(Written instruction):
Could you copy, word for word, only the lines from the one containing "Render at 512×512." through the last line of the records below, both included?

(Record list):

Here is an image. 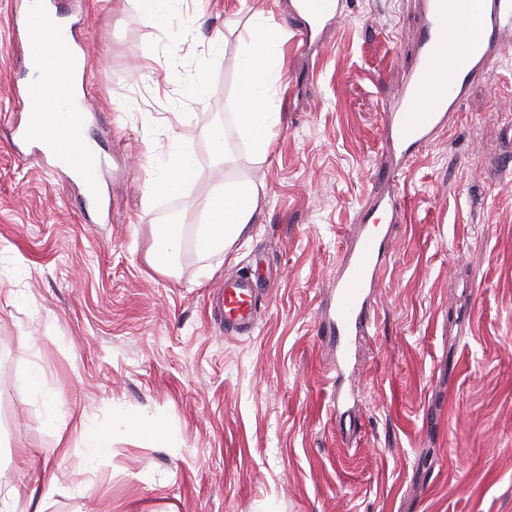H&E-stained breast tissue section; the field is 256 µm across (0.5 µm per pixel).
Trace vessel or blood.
Here are the masks:
<instances>
[{
    "mask_svg": "<svg viewBox=\"0 0 512 512\" xmlns=\"http://www.w3.org/2000/svg\"><path fill=\"white\" fill-rule=\"evenodd\" d=\"M42 2V10L22 13L30 35L28 55L31 62L39 65L41 79L22 86L17 93L27 113L13 121L12 138L28 145L42 140L45 128H52L49 150L57 166L75 176L86 202L93 203L100 194L105 159L98 152L84 149L85 117L69 107L85 81L86 70L80 65L82 56L74 34L50 24L60 13L58 0ZM471 5L478 14L477 34H460L456 45H449V30L459 31ZM341 10V0H299L301 23L296 30V43L306 46L314 27L337 18ZM419 11L421 24L412 67L404 83L382 106L385 151L390 158L383 180L390 189L377 193L371 210L342 254L331 284V301L320 316V334L335 345L339 354L336 376L340 379L345 376L353 343L368 333L373 311L371 290L383 270L386 238L376 225V212L388 214L392 222L400 221L404 203L398 182L406 167L431 143L436 132L449 124L467 100L471 87L488 79L493 64L512 54V0H419ZM49 95L63 104L62 112H38L39 103ZM422 100L427 101L428 107L420 112L416 104ZM256 304L247 278L225 274V324L239 333H252Z\"/></svg>",
    "mask_w": 512,
    "mask_h": 512,
    "instance_id": "vessel-or-blood-1",
    "label": "vessel or blood"
}]
</instances>
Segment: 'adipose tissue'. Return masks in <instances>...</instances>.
Listing matches in <instances>:
<instances>
[{
	"label": "adipose tissue",
	"mask_w": 512,
	"mask_h": 512,
	"mask_svg": "<svg viewBox=\"0 0 512 512\" xmlns=\"http://www.w3.org/2000/svg\"><path fill=\"white\" fill-rule=\"evenodd\" d=\"M283 54L278 40L263 20H254L247 40L238 49V103L234 114L238 130L253 151L265 155L273 129L282 121L281 101L268 94L269 74L281 71ZM184 136H177L168 161L152 171L147 184L151 191L168 192L192 183L197 170L182 151ZM259 203V188L249 180L225 178L203 207V219L196 233L199 249L217 255L229 248L253 220Z\"/></svg>",
	"instance_id": "adipose-tissue-1"
}]
</instances>
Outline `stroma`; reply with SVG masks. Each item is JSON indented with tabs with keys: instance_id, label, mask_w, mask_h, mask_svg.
I'll return each instance as SVG.
<instances>
[{
	"instance_id": "35a3bbf8",
	"label": "stroma",
	"mask_w": 512,
	"mask_h": 512,
	"mask_svg": "<svg viewBox=\"0 0 512 512\" xmlns=\"http://www.w3.org/2000/svg\"><path fill=\"white\" fill-rule=\"evenodd\" d=\"M87 48L90 136L109 152L95 210L31 147L13 90L30 77L14 0H0V499L10 512H512V62L494 64L399 182L386 272L337 417L318 318L380 184L381 103L402 82L415 0H345L318 58L294 43L289 0H185L170 30L135 0H69ZM261 17L283 45L267 81L283 120L256 156L234 120L237 51ZM223 34L222 55L207 41ZM201 64L192 102L169 59ZM224 125L218 163L207 130ZM197 168L154 194L178 134ZM260 187L255 221L218 256L195 228L225 177ZM182 226L164 275L153 228ZM258 296L249 336L212 298L228 272ZM43 372L45 395L27 384ZM163 441L120 430L89 464L80 424L113 406ZM50 492L32 494L35 480Z\"/></svg>"
}]
</instances>
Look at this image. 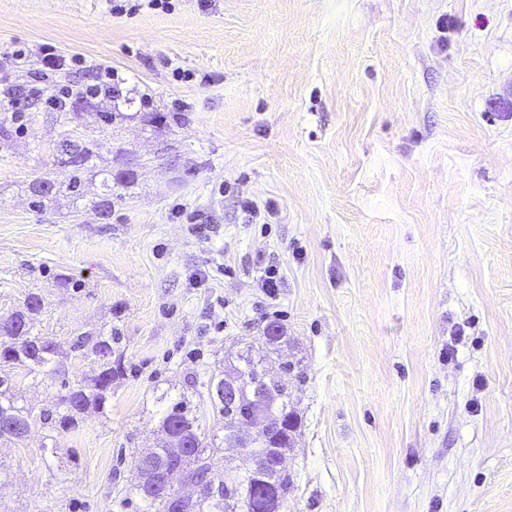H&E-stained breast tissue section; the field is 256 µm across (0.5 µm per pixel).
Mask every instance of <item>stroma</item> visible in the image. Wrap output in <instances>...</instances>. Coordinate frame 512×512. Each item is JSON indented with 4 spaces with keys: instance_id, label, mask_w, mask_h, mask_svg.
<instances>
[{
    "instance_id": "1",
    "label": "stroma",
    "mask_w": 512,
    "mask_h": 512,
    "mask_svg": "<svg viewBox=\"0 0 512 512\" xmlns=\"http://www.w3.org/2000/svg\"><path fill=\"white\" fill-rule=\"evenodd\" d=\"M170 2L0 0V56L28 50L0 92L45 44L86 60L55 86L112 68L93 104L126 118L84 130L98 168L144 162L104 222L28 206L35 176L68 178L57 111L0 145V315L39 293L36 330L110 327L125 366L80 430L0 443V512H144L162 395L223 435L192 383L248 351L296 365L283 512H512V0ZM94 368L11 376L40 407Z\"/></svg>"
}]
</instances>
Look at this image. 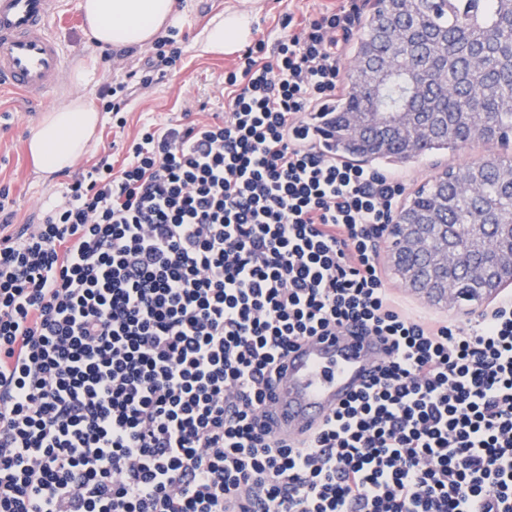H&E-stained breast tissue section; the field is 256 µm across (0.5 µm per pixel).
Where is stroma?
<instances>
[{
  "label": "stroma",
  "mask_w": 512,
  "mask_h": 512,
  "mask_svg": "<svg viewBox=\"0 0 512 512\" xmlns=\"http://www.w3.org/2000/svg\"><path fill=\"white\" fill-rule=\"evenodd\" d=\"M333 4L334 0H183L185 19L179 26L183 55L179 70L130 97L125 110V129L115 128L112 114L103 113L98 139L91 151L71 170L48 179L36 174L26 140L45 111L74 94V86L64 84L54 95L41 100L9 90L0 92V186L10 189L18 223L37 221L40 211L61 201L68 183L100 158L106 156L114 163H121L127 141L142 124L179 118L187 104L194 101L206 103L208 112L221 111L224 71L233 64L235 56L201 52L200 43L214 18L229 11L250 12L252 40H262L271 46L283 34L281 22L286 14L312 13ZM79 13L80 0H60L52 30L64 49L65 66L70 69L80 64L95 69L101 82H109L113 75L112 62L106 59L104 49L96 45L84 25L76 22ZM490 151V146L474 142L422 155L402 166L407 190L415 192L432 177L478 162ZM380 267L392 294L412 314L464 322L469 312L484 308L480 302L437 305L424 293L403 290L401 277L394 269L391 243L387 240L381 245Z\"/></svg>",
  "instance_id": "1"
}]
</instances>
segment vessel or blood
<instances>
[{
    "mask_svg": "<svg viewBox=\"0 0 512 512\" xmlns=\"http://www.w3.org/2000/svg\"><path fill=\"white\" fill-rule=\"evenodd\" d=\"M57 0H0V90L43 98L60 86L64 53L50 30ZM387 351L376 337L338 331L298 342L268 402L279 437L315 428L363 388Z\"/></svg>",
    "mask_w": 512,
    "mask_h": 512,
    "instance_id": "b4317fda",
    "label": "vessel or blood"
}]
</instances>
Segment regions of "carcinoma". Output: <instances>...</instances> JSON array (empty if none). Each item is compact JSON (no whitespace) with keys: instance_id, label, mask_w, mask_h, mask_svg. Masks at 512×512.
I'll list each match as a JSON object with an SVG mask.
<instances>
[{"instance_id":"carcinoma-1","label":"carcinoma","mask_w":512,"mask_h":512,"mask_svg":"<svg viewBox=\"0 0 512 512\" xmlns=\"http://www.w3.org/2000/svg\"><path fill=\"white\" fill-rule=\"evenodd\" d=\"M398 26L387 23L395 6ZM354 71L344 93L322 113L328 148L346 161L405 164L428 152L473 142L504 148L512 141V0H384L364 23ZM427 76L429 94L413 93L414 74ZM355 112H379L399 122L363 133L347 127ZM419 141L411 152L407 142ZM512 221V155L492 154L445 171L418 189L395 223L453 224L466 246L468 224ZM397 269L443 282L448 274L423 264L394 242Z\"/></svg>"}]
</instances>
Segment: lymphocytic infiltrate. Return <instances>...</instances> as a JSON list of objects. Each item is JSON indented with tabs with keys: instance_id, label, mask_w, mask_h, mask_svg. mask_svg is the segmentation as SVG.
Listing matches in <instances>:
<instances>
[{
	"instance_id": "obj_1",
	"label": "lymphocytic infiltrate",
	"mask_w": 512,
	"mask_h": 512,
	"mask_svg": "<svg viewBox=\"0 0 512 512\" xmlns=\"http://www.w3.org/2000/svg\"><path fill=\"white\" fill-rule=\"evenodd\" d=\"M357 14L285 16L225 70L221 117L143 126L38 223L0 188V512H512V297L466 327L396 306L380 243L405 181L307 121ZM176 34L103 86L118 125ZM343 328L389 359L279 438L289 348Z\"/></svg>"
}]
</instances>
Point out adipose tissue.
I'll return each instance as SVG.
<instances>
[{
    "label": "adipose tissue",
    "instance_id": "obj_1",
    "mask_svg": "<svg viewBox=\"0 0 512 512\" xmlns=\"http://www.w3.org/2000/svg\"><path fill=\"white\" fill-rule=\"evenodd\" d=\"M81 7L96 42L115 48L148 45L184 19L177 0H82ZM249 34L247 16L231 12L213 23L200 49L206 53H230ZM71 79L79 86V94L45 112L27 141L38 172L46 176L72 167L87 152L100 123L93 98L83 91L84 86L94 83L93 71L76 67Z\"/></svg>",
    "mask_w": 512,
    "mask_h": 512
}]
</instances>
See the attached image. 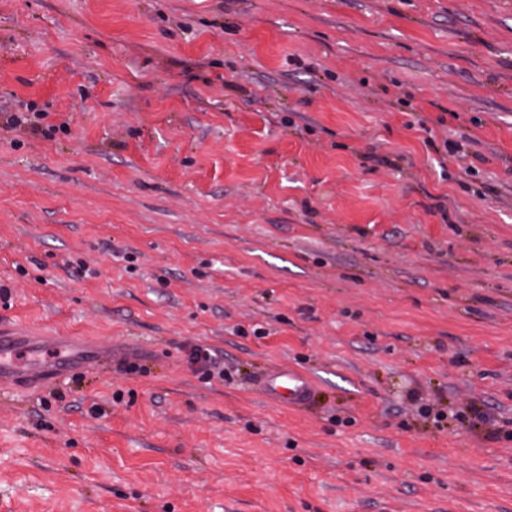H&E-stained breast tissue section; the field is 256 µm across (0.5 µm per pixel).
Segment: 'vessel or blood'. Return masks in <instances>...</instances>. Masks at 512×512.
Returning <instances> with one entry per match:
<instances>
[{
  "mask_svg": "<svg viewBox=\"0 0 512 512\" xmlns=\"http://www.w3.org/2000/svg\"><path fill=\"white\" fill-rule=\"evenodd\" d=\"M39 348L32 337L19 327L0 329V388L12 389L17 379H26L40 388L56 380L63 372L82 365L89 351L72 347L62 357L53 360L35 358ZM260 384L269 398L279 403L301 406L313 397V385L301 373L285 367L272 370Z\"/></svg>",
  "mask_w": 512,
  "mask_h": 512,
  "instance_id": "b4317fda",
  "label": "vessel or blood"
}]
</instances>
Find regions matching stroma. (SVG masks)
<instances>
[{
  "mask_svg": "<svg viewBox=\"0 0 512 512\" xmlns=\"http://www.w3.org/2000/svg\"><path fill=\"white\" fill-rule=\"evenodd\" d=\"M0 111V328L116 351L0 512H512V0H0ZM186 363L197 373H201L205 377H210L212 373L219 368L218 363L214 360V354L197 345H189L185 349ZM269 398L279 403L301 406L313 397V385L301 373L287 367L272 370L260 381Z\"/></svg>",
  "mask_w": 512,
  "mask_h": 512,
  "instance_id": "35a3bbf8",
  "label": "stroma"
}]
</instances>
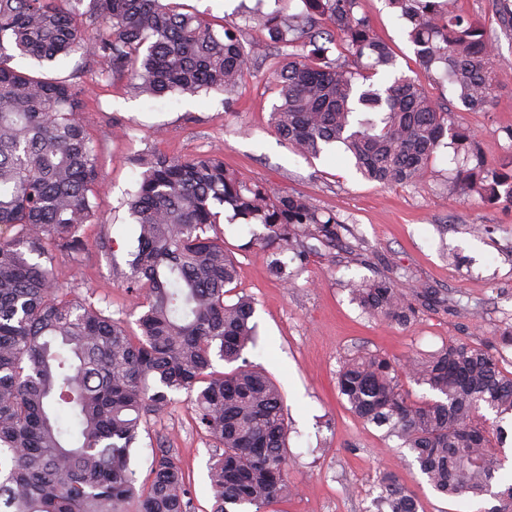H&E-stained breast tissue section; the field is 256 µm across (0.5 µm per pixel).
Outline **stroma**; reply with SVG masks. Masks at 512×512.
Listing matches in <instances>:
<instances>
[{
    "instance_id": "35a3bbf8",
    "label": "stroma",
    "mask_w": 512,
    "mask_h": 512,
    "mask_svg": "<svg viewBox=\"0 0 512 512\" xmlns=\"http://www.w3.org/2000/svg\"><path fill=\"white\" fill-rule=\"evenodd\" d=\"M215 31L244 26L249 10L292 13L301 0H178ZM450 10L469 14L496 49V82L490 107L466 109L447 81L426 77L418 65L408 24L387 0H358L355 12L392 47L396 72L421 79L428 95L469 128L486 162L512 159V26L494 0H450ZM57 78L80 72L84 107L80 119L100 153L97 218L80 233L88 243L84 262H55L61 287L105 305L112 317L136 329L145 311L126 290L135 224L125 205L136 187L142 154L174 159L217 153L238 178L300 191L321 210L349 224L354 236L334 253L310 255L292 283L273 278L256 237L224 211L217 231L238 261L236 292L254 298L256 343L248 361L280 386L288 413V472L295 492L268 512H376L381 474L396 477L418 501V512H486L488 499L437 494L412 454L384 429L353 415L336 389L346 358L360 352L390 357L427 353L463 341L497 356L512 373V347L501 337L512 330V206L459 195L453 148H439L423 181L386 187L363 179L335 153L308 159L288 147L270 123L278 90L267 64L252 65L233 104L220 91L174 93L163 101L138 93L127 81H108L75 54L48 68ZM394 278L399 287L421 283L433 299L417 301L407 324L370 319L352 301L349 279ZM178 452L189 477L195 512H211L208 463L213 444L197 429L195 406L178 393L162 413L150 416L133 464L147 474L156 448Z\"/></svg>"
}]
</instances>
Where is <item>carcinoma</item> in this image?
Returning <instances> with one entry per match:
<instances>
[{
  "instance_id": "cac0c4a2",
  "label": "carcinoma",
  "mask_w": 512,
  "mask_h": 512,
  "mask_svg": "<svg viewBox=\"0 0 512 512\" xmlns=\"http://www.w3.org/2000/svg\"><path fill=\"white\" fill-rule=\"evenodd\" d=\"M0 0V512H191L189 480L172 448L155 453L147 477L131 466L141 423L174 393L195 396L198 428L215 448L212 512H262L288 496V423L274 381L243 352L255 342L254 302L229 299L236 263L207 231L220 207L261 224L259 246L275 256L284 282L291 260L344 243L348 225L296 191L241 181L217 155L175 160L160 154L142 168L127 200L137 245L123 285L143 295L141 335L57 285V256L82 263L78 235L96 216L99 152L81 122L77 75L41 77L12 66L16 56L56 62L96 59L106 78H128L152 98L222 91L232 104L250 58H264L279 90L271 112L278 135L317 158L336 146L368 181L415 183L449 139L464 158L455 171L463 195L512 205V164L486 166L471 133L451 122L422 84L393 73L389 46L354 13L356 0H302L290 16L250 12L270 43L245 50L230 27L217 33L175 0ZM410 26L419 64L441 71L472 110L490 106L495 52L484 28L444 0H387ZM340 34L377 83L326 56L320 41ZM370 317L405 323L412 293L388 278L350 280ZM241 362L213 369V356ZM410 379L437 399H411ZM336 388L362 420L386 428L409 449L432 489L447 497L489 496L487 512H512V483L495 448L507 438L512 374L465 342L391 359L364 352L346 359ZM486 408L494 421L480 414ZM377 512H418L391 475L378 480Z\"/></svg>"
}]
</instances>
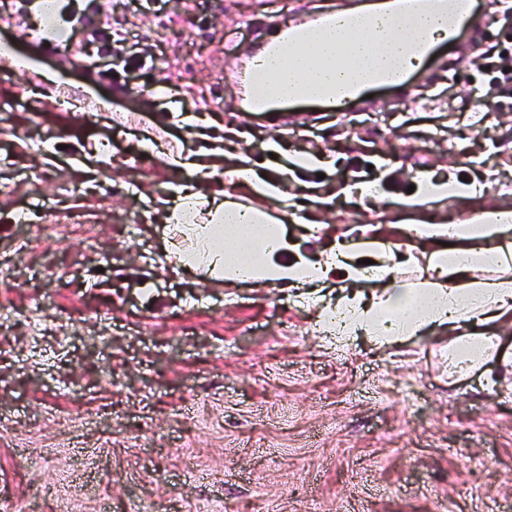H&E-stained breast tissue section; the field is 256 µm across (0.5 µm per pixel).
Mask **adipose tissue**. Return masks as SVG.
<instances>
[{"label": "adipose tissue", "mask_w": 512, "mask_h": 512, "mask_svg": "<svg viewBox=\"0 0 512 512\" xmlns=\"http://www.w3.org/2000/svg\"><path fill=\"white\" fill-rule=\"evenodd\" d=\"M366 17L367 25L354 38L335 32L325 42L330 46L350 42L356 63L370 66L379 43L401 45L404 32L392 28L387 8L369 11ZM210 178L218 185L225 181L246 185L254 198L271 201L276 209L270 212L231 199L218 203L196 182L182 184L165 206L168 252L182 270L229 283L320 288L330 281L390 279L397 269L420 262L424 269L415 280L368 298L345 294L324 303L321 321L331 324L340 311L345 315L341 334L363 331L387 343L433 325L447 327L452 337L448 362L461 371L495 352L494 337L471 334L470 328L512 315V281L480 278L476 271L483 265L512 267V249L500 244L502 233L512 229L511 212L485 211L475 224L408 226L409 245L403 251L364 228L357 237L337 240L310 255L299 249L288 230L298 217L283 195L282 181L257 175L246 157ZM472 239L483 240V247H469ZM361 252L373 255L375 264L358 263Z\"/></svg>", "instance_id": "obj_1"}]
</instances>
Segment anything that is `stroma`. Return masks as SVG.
Returning a JSON list of instances; mask_svg holds the SVG:
<instances>
[{"instance_id":"obj_1","label":"stroma","mask_w":512,"mask_h":512,"mask_svg":"<svg viewBox=\"0 0 512 512\" xmlns=\"http://www.w3.org/2000/svg\"><path fill=\"white\" fill-rule=\"evenodd\" d=\"M351 3L100 0L113 33L157 56L127 82L81 36L42 46L0 0V43L35 65L0 73V512H512V319L476 326L500 353L458 375L445 327L340 342L298 289L205 282L165 256L162 206L185 174L164 151L218 165L207 149L228 131L294 200L330 198L309 213L321 240L293 227L310 254L366 224L402 245L409 224L512 210V98L474 118L466 45L349 112H242L235 76L276 22ZM450 175L475 197L389 209ZM356 182L379 196L341 193Z\"/></svg>"}]
</instances>
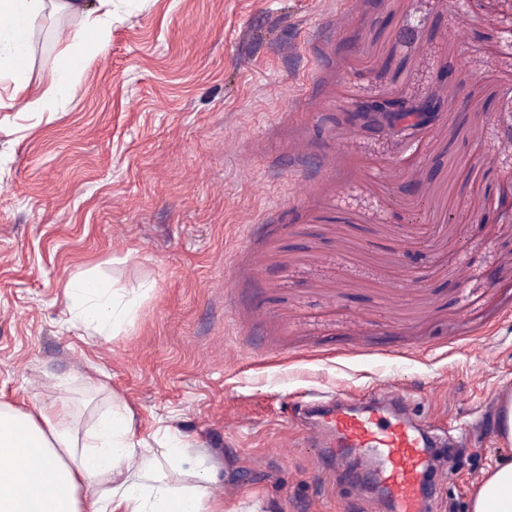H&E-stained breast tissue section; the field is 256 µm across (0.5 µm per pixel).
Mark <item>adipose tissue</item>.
<instances>
[{"mask_svg":"<svg viewBox=\"0 0 512 512\" xmlns=\"http://www.w3.org/2000/svg\"><path fill=\"white\" fill-rule=\"evenodd\" d=\"M80 18L46 88H31L36 26L45 13ZM112 0H0V108L51 112L71 99L94 48L111 35ZM151 449L135 440L128 406L102 415L92 443L67 429L59 409L28 412L0 404V512H225L204 487L169 486L154 471ZM112 486L89 502L91 480ZM472 512H512V461L497 462L475 494Z\"/></svg>","mask_w":512,"mask_h":512,"instance_id":"adipose-tissue-1","label":"adipose tissue"}]
</instances>
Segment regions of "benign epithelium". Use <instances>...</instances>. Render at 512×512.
Returning <instances> with one entry per match:
<instances>
[{"mask_svg": "<svg viewBox=\"0 0 512 512\" xmlns=\"http://www.w3.org/2000/svg\"><path fill=\"white\" fill-rule=\"evenodd\" d=\"M440 80L449 84L462 83L468 74L458 64L446 63L439 68ZM445 108V99L438 93L425 97L396 94L384 98L355 102L347 110L351 125L374 133L401 138L411 150L408 162L415 166L408 183L409 192L421 193L426 173L416 165L420 155V134L430 127ZM495 197L488 209L478 217L483 224L512 223V178L496 182L489 191Z\"/></svg>", "mask_w": 512, "mask_h": 512, "instance_id": "benign-epithelium-1", "label": "benign epithelium"}]
</instances>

(Answer to the problem):
Segment regions of "benign epithelium". Use <instances>...</instances>. Render at 512×512.
Returning <instances> with one entry per match:
<instances>
[{"mask_svg": "<svg viewBox=\"0 0 512 512\" xmlns=\"http://www.w3.org/2000/svg\"><path fill=\"white\" fill-rule=\"evenodd\" d=\"M440 80L449 84L462 83L468 74L458 64L446 63L439 68ZM445 108V99L438 93L425 97L396 94L384 98L355 102L347 110L351 125L374 133L401 138L411 150L408 162L415 166L408 183L409 192L421 193L426 173L416 165L420 155V134L430 127ZM495 197L488 209L478 217L483 224L512 223V178L496 182L489 191Z\"/></svg>", "mask_w": 512, "mask_h": 512, "instance_id": "benign-epithelium-1", "label": "benign epithelium"}]
</instances>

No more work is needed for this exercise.